How to complete this task >> Keep images out and repeat all data exactly.

○ ○ ○ ○ ○ ○ ○

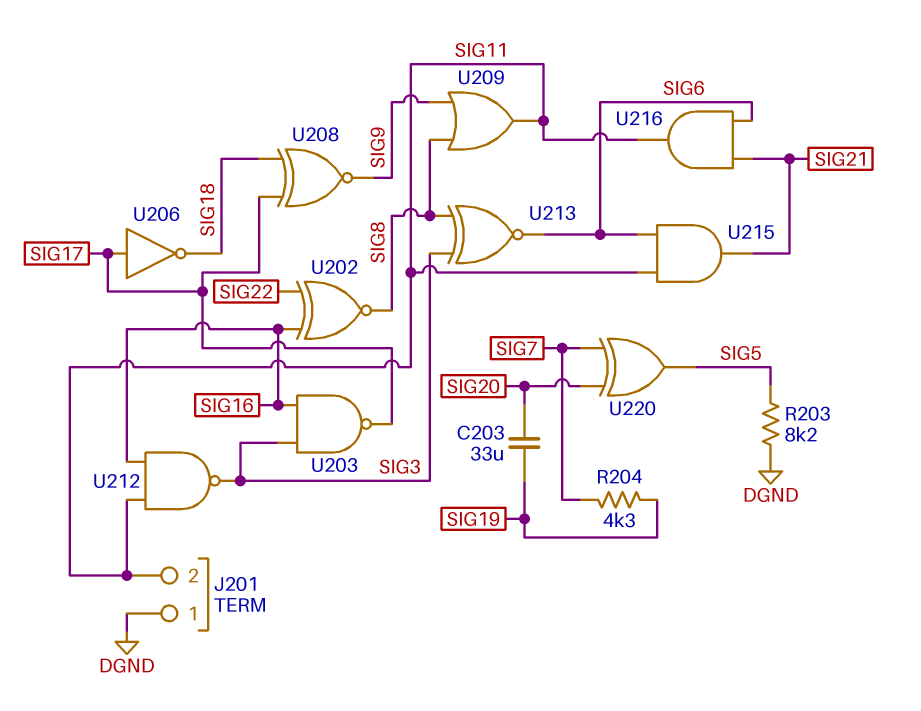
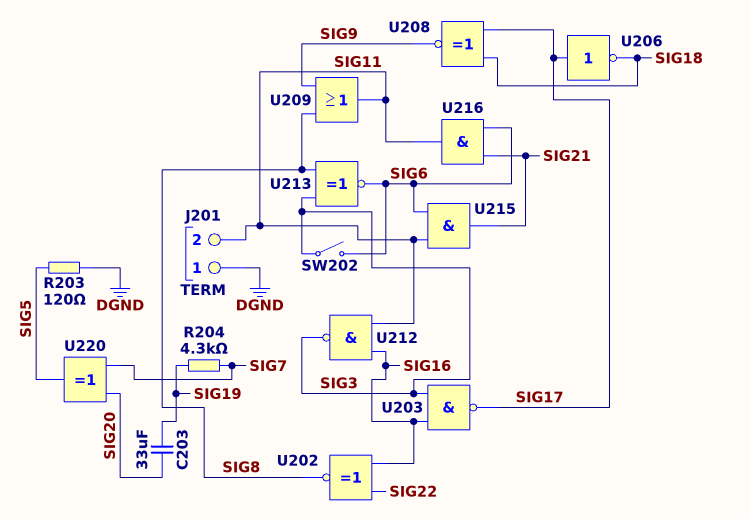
R203: 8.2k (DGND, SIG5) -> 120 (DGND, SIG5)
SW202: none -> switch (SIG3, SIG6)

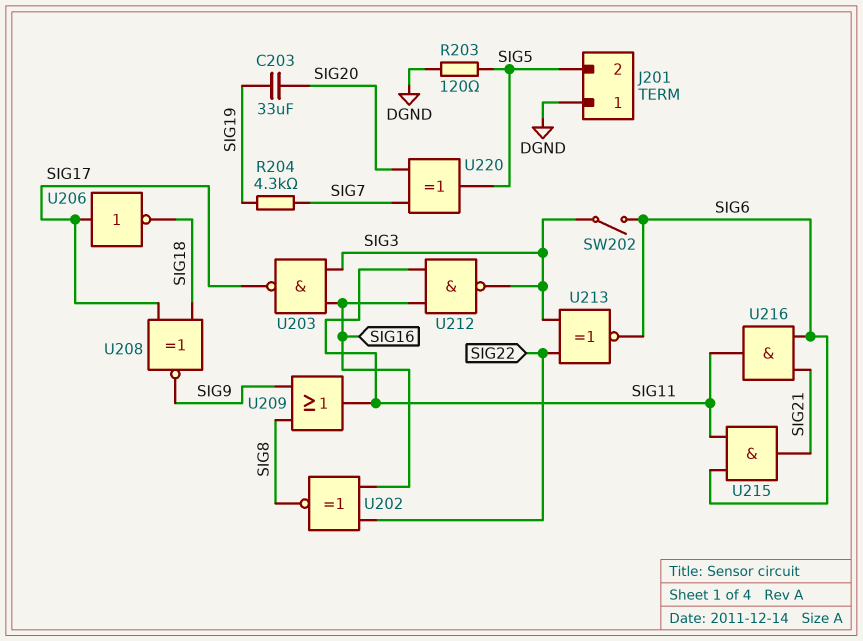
J201 pin 2: SIG11 -> SIG5
U213: XNOR (in SIG3, in SIG8, out SIG6) -> XNOR (in SIG3, in SIG22, out SIG6)

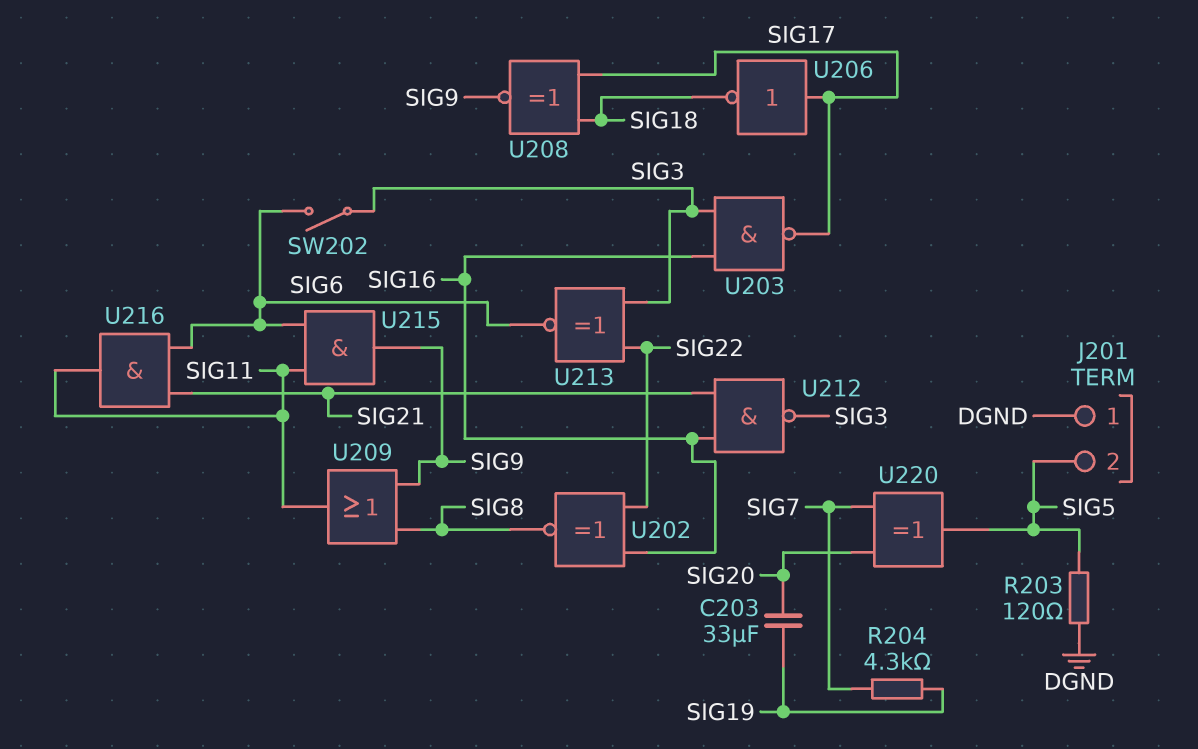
U212: NAND (in SIG11, in SIG16, out SIG3) -> NAND (in SIG16, in SIG21, out SIG3)
U215: AND (in SIG6, in SIG11, out SIG21) -> AND (in SIG6, in SIG11, out SIG9)

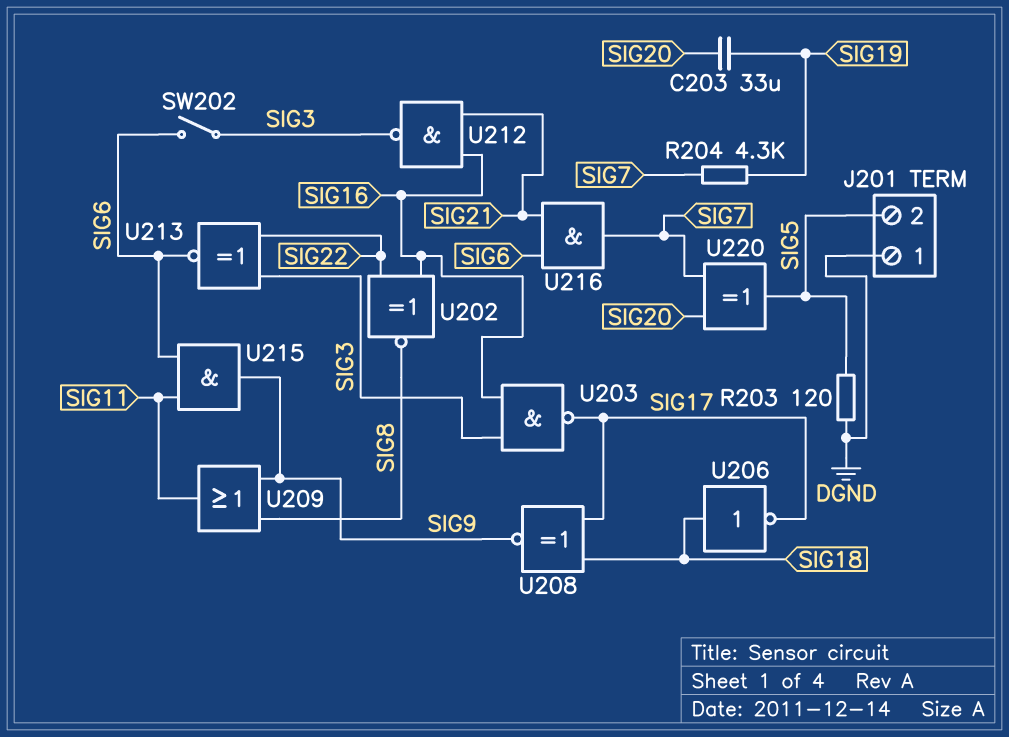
U206: NOT (in SIG17, out SIG18) -> NOT (in SIG18, out SIG17)
U216: AND (in SIG6, in SIG21, out SIG11) -> AND (in SIG6, in SIG21, out SIG7)

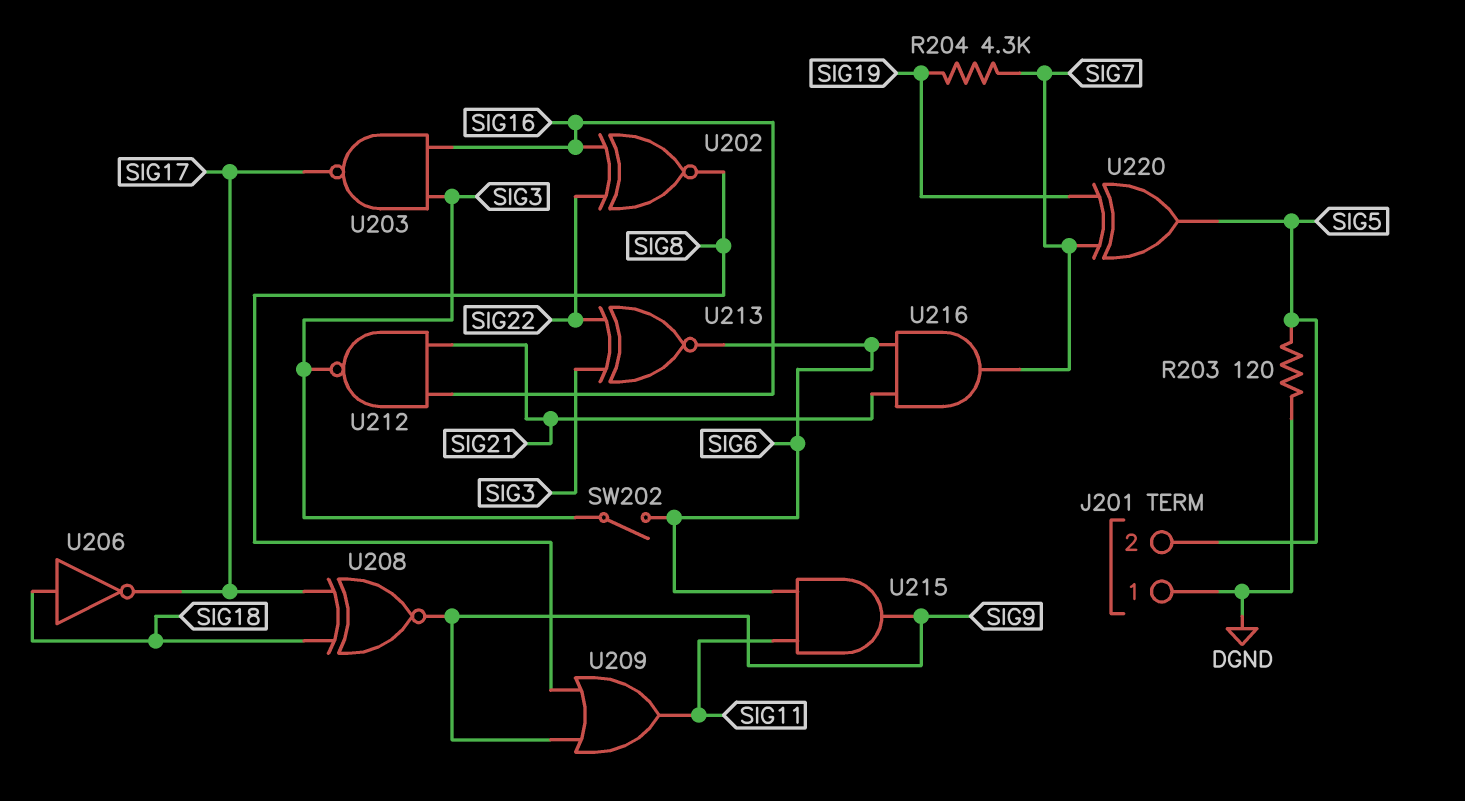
C203: 33uF (SIG19, SIG20) -> none
U220: XOR (in SIG7, in SIG20, out SIG5) -> XOR (in SIG7, in SIG19, out SIG5)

○ ○ ○ ○ ○ ○ ○

Answer for the task >>
R203: 8.2k (DGND, SIG5) -> 120 (DGND, SIG5)
SW202: none -> switch (SIG3, SIG6)

J201 pin 2: SIG11 -> SIG5
U213: XNOR (in SIG3, in SIG8, out SIG6) -> XNOR (in SIG3, in SIG22, out SIG6)

U212: NAND (in SIG11, in SIG16, out SIG3) -> NAND (in SIG16, in SIG21, out SIG3)
U215: AND (in SIG6, in SIG11, out SIG21) -> AND (in SIG6, in SIG11, out SIG9)

U206: NOT (in SIG17, out SIG18) -> NOT (in SIG18, out SIG17)
U216: AND (in SIG6, in SIG21, out SIG11) -> AND (in SIG6, in SIG21, out SIG7)

C203: 33uF (SIG19, SIG20) -> none
U220: XOR (in SIG7, in SIG20, out SIG5) -> XOR (in SIG7, in SIG19, out SIG5)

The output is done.